## WHAT YOU WILL DO
Format the rows below as a numbered list, leaving out any blank lines.

## SUPPLIED MATERIAL
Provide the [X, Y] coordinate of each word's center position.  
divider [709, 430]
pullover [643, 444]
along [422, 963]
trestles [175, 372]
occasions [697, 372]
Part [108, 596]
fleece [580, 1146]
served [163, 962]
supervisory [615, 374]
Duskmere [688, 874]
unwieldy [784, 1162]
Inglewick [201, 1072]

## TASK RESULT
1. Provide the [X, Y] coordinate of each word's center position.  
2. divider [709, 430]
3. pullover [643, 444]
4. along [422, 963]
5. trestles [175, 372]
6. occasions [697, 372]
7. Part [108, 596]
8. fleece [580, 1146]
9. served [163, 962]
10. supervisory [615, 374]
11. Duskmere [688, 874]
12. unwieldy [784, 1162]
13. Inglewick [201, 1072]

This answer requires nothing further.